# [Exercise requirements]
Repeat word for word the line with "(292, 238) = (178, 184): none -> green cactus" and every line after it until the records below run out.

[Collection entries]
*****

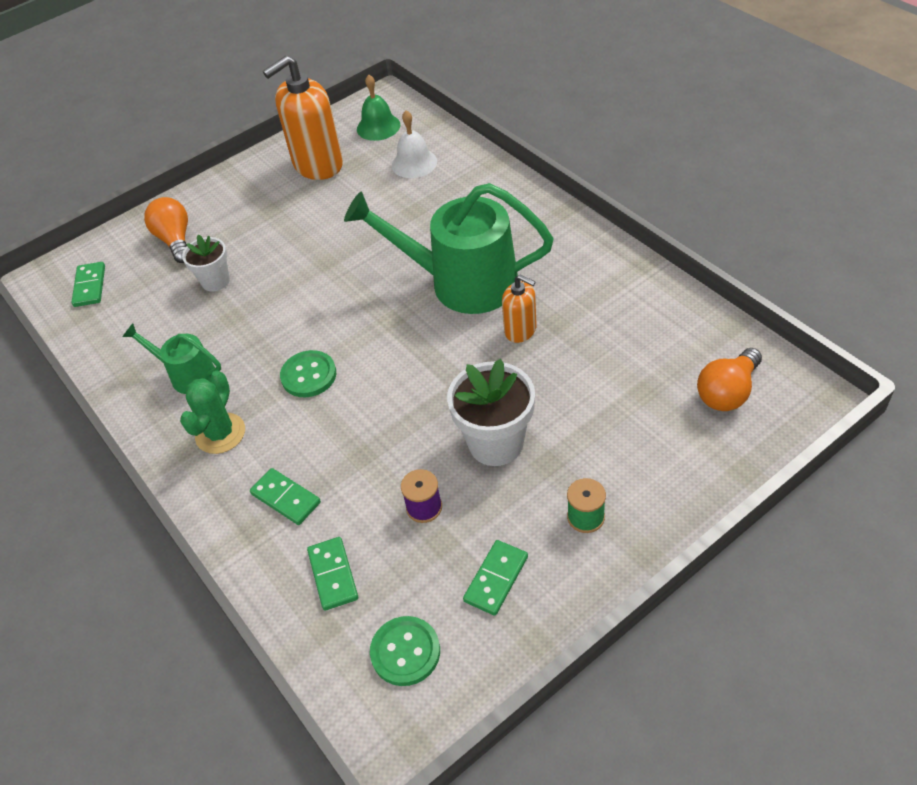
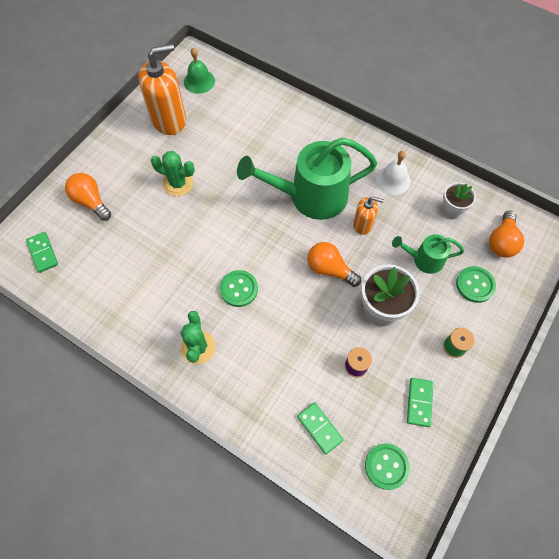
camera: 25 degrees left, 15 degrees up
(187, 375) = (152, 308): green watering can -> green watering can (424, 259)
(215, 281) = (138, 229): white flower pot -> white flower pot (451, 210)
(285, 498) = (264, 383): green domino -> none
(292, 238) = (178, 184): none -> green cactus
(318, 164) = (169, 120): orange soap dispenser -> orange soap dispenser turned 150 degrees counterclockwise
(414, 163) = (238, 107): white bell -> white bell (393, 180)
(445, 377) = (329, 269): none -> orange light bulb
(657, 441) = (475, 285): none -> green button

*****

# [Result below]
(292, 238) = (178, 184): none -> green cactus
(318, 164) = (169, 120): orange soap dispenser -> orange soap dispenser turned 150 degrees counterclockwise
(414, 163) = (238, 107): white bell -> white bell (393, 180)
(445, 377) = (329, 269): none -> orange light bulb
(657, 441) = (475, 285): none -> green button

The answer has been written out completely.